* TASK:
Line by line, transcribe the data below exactly and pass over the images.

===== DATA LISTING =====

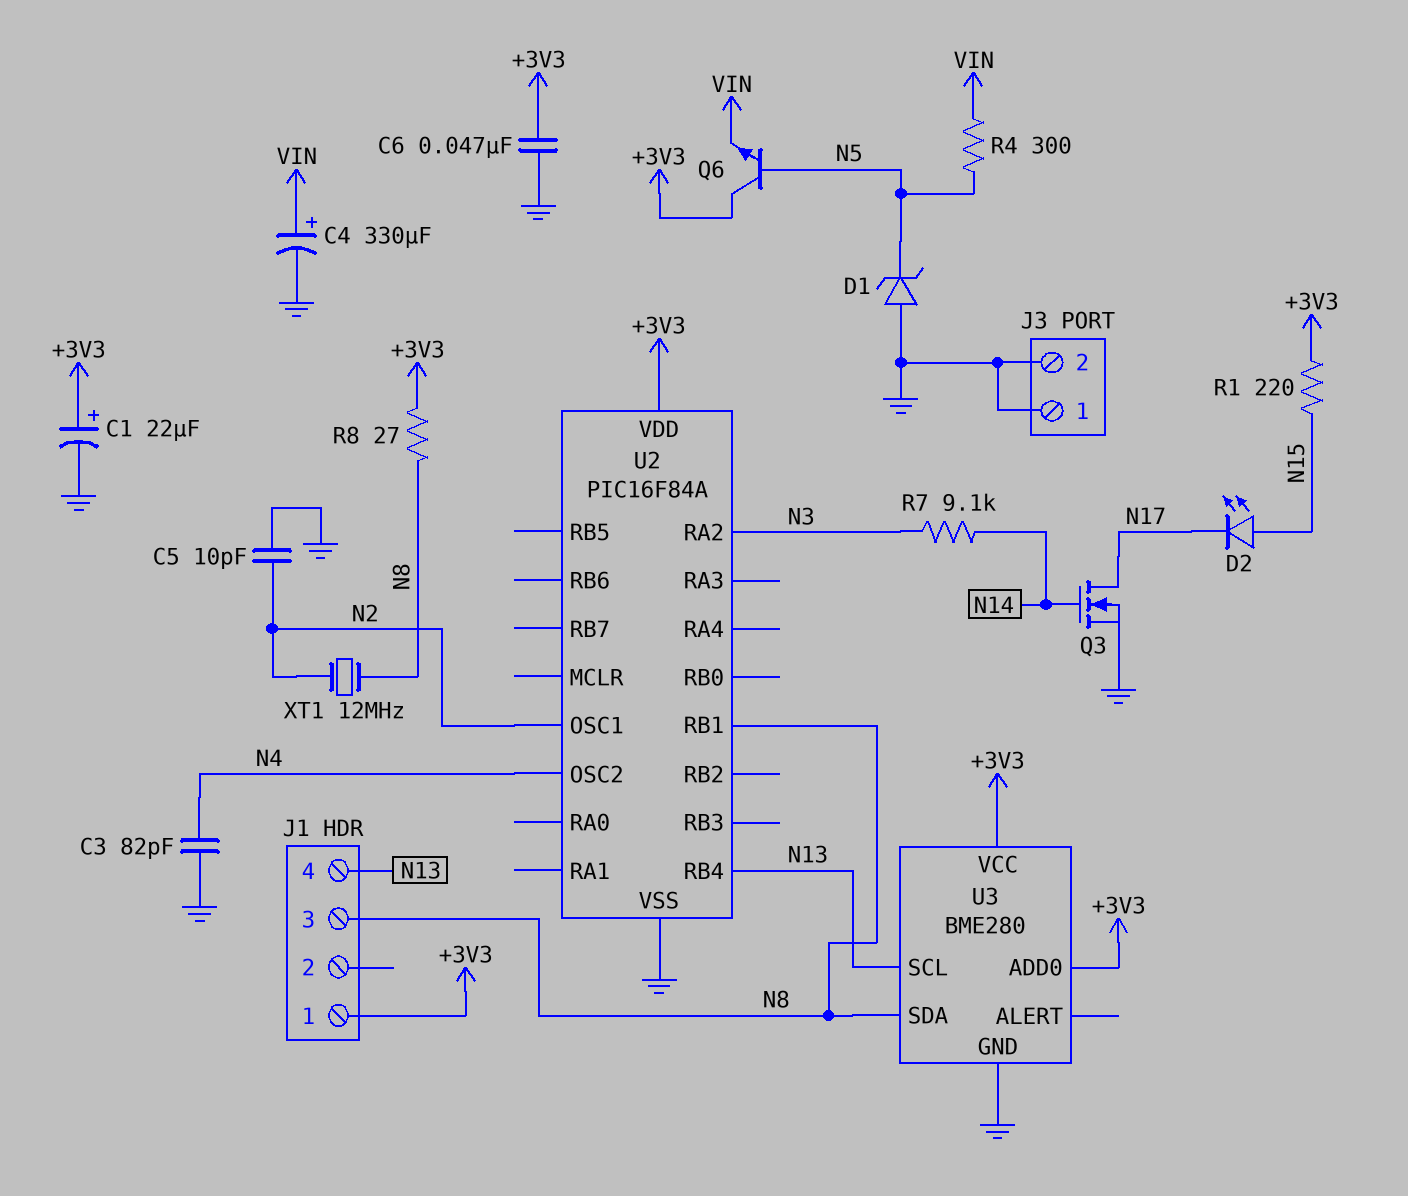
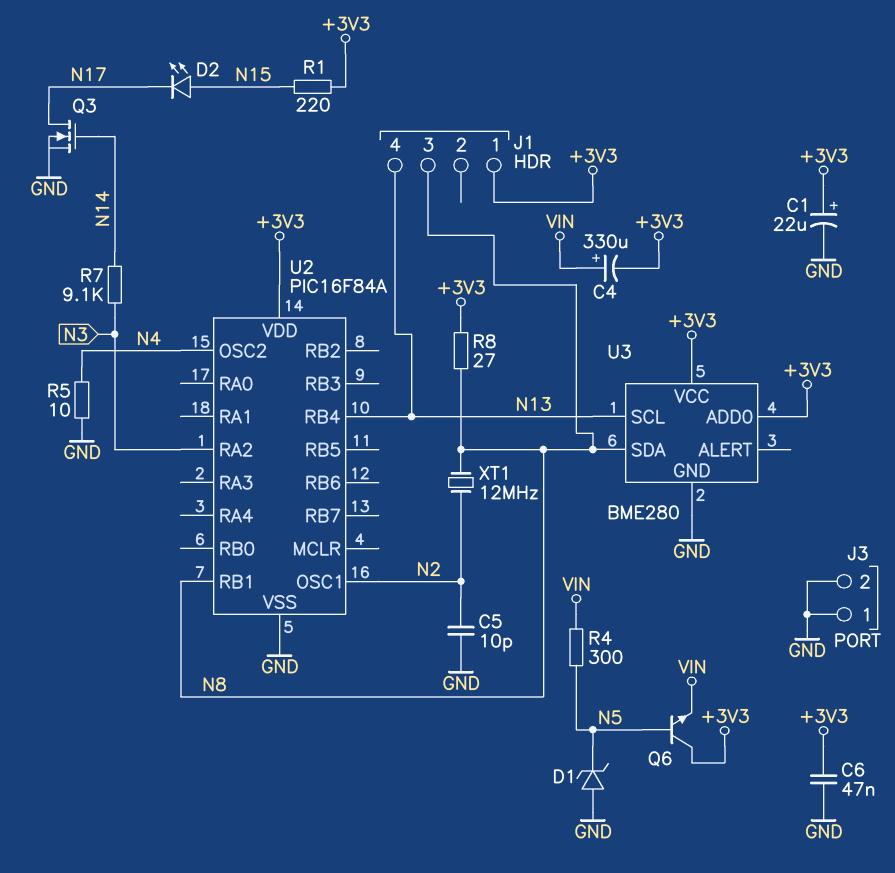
C3: 82pF (GND, N4) -> none
C4: 330uF (plus VIN, minus GND) -> 330uF (plus VIN, minus +3V3)
R5: none -> 10 (GND, N4)

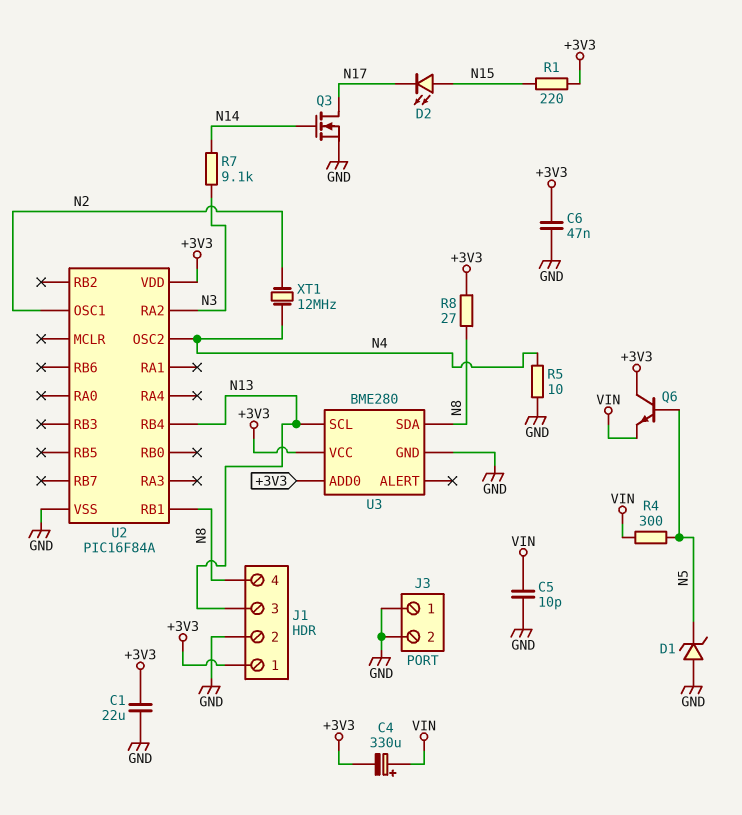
C1: 22uF (plus +3V3, minus GND) -> 22uF (+3V3, GND)
C5: 10pF (GND, N2) -> 10pF (GND, VIN)
J1 pin 2: none -> GND
J1 pin 3: N8 -> N13
J1 pin 4: N13 -> N8
XT1: 12MHz (N2, N8) -> 12MHz (N2, N4)

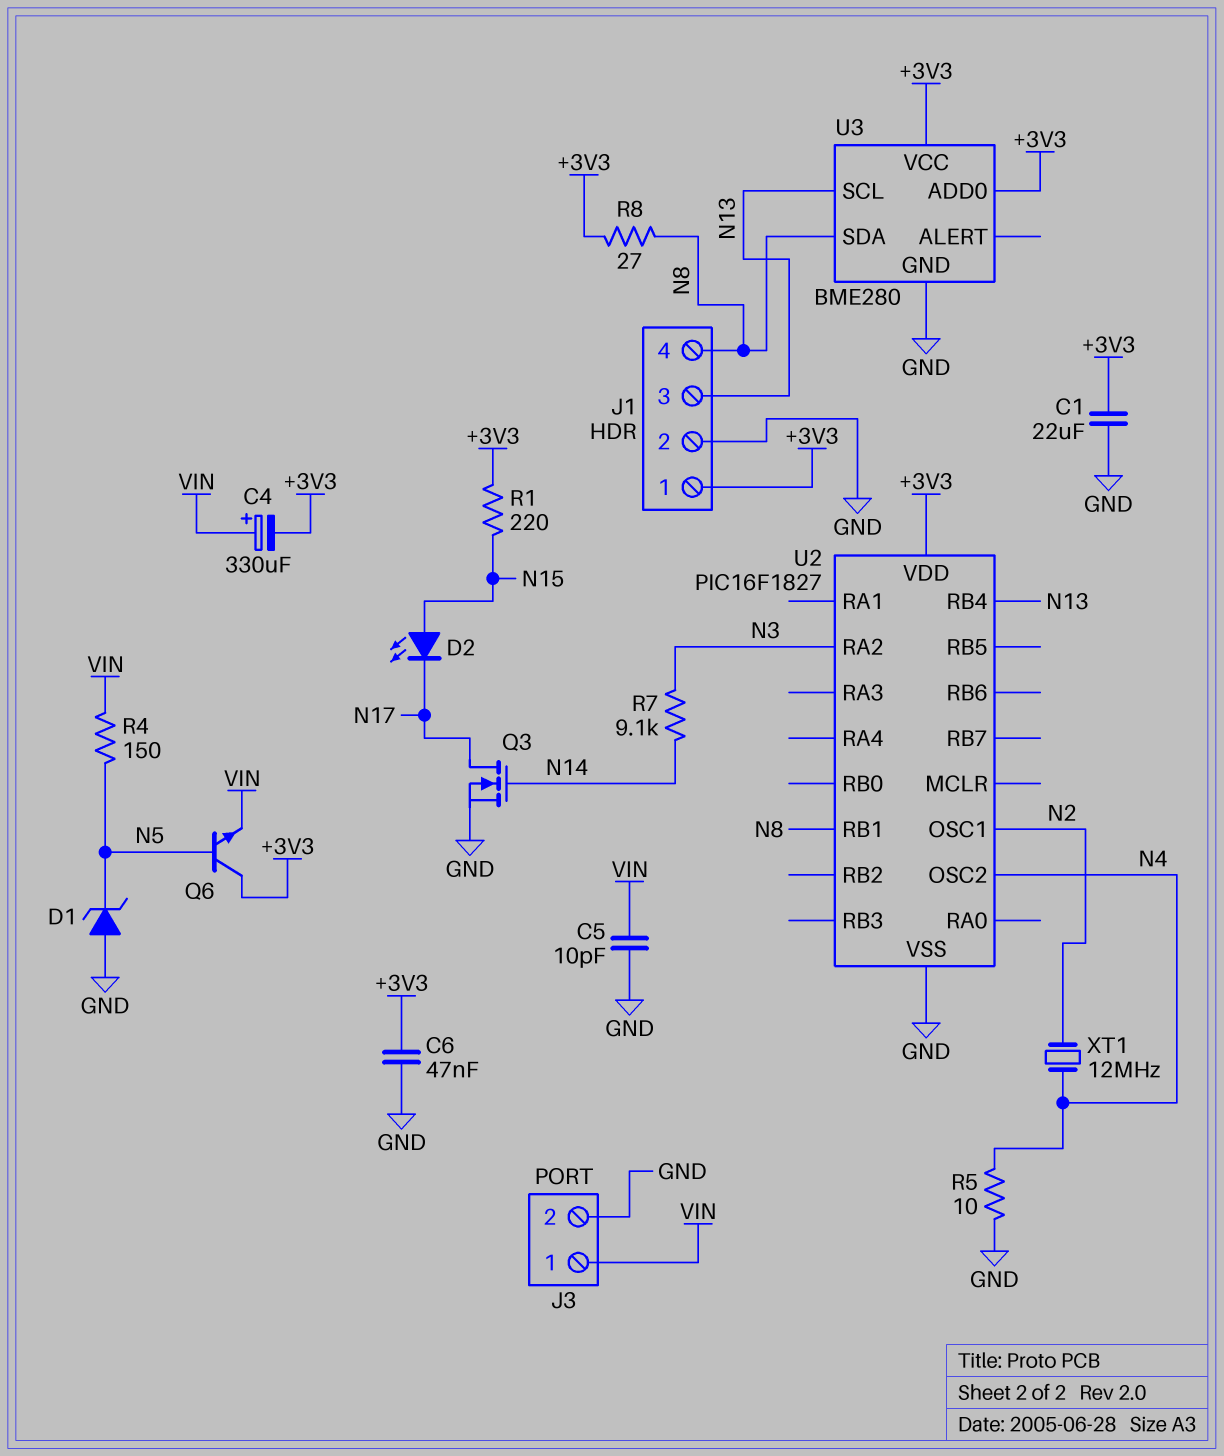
J3 pin 1: GND -> VIN
R4: 300 (N5, VIN) -> 150 (N5, VIN)
U2: PIC16F84A -> PIC16F1827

=====

* WRITTEN REPLY:
C3: 82pF (GND, N4) -> none
C4: 330uF (plus VIN, minus GND) -> 330uF (plus VIN, minus +3V3)
R5: none -> 10 (GND, N4)

C1: 22uF (plus +3V3, minus GND) -> 22uF (+3V3, GND)
C5: 10pF (GND, N2) -> 10pF (GND, VIN)
J1 pin 2: none -> GND
J1 pin 3: N8 -> N13
J1 pin 4: N13 -> N8
XT1: 12MHz (N2, N8) -> 12MHz (N2, N4)

J3 pin 1: GND -> VIN
R4: 300 (N5, VIN) -> 150 (N5, VIN)
U2: PIC16F84A -> PIC16F1827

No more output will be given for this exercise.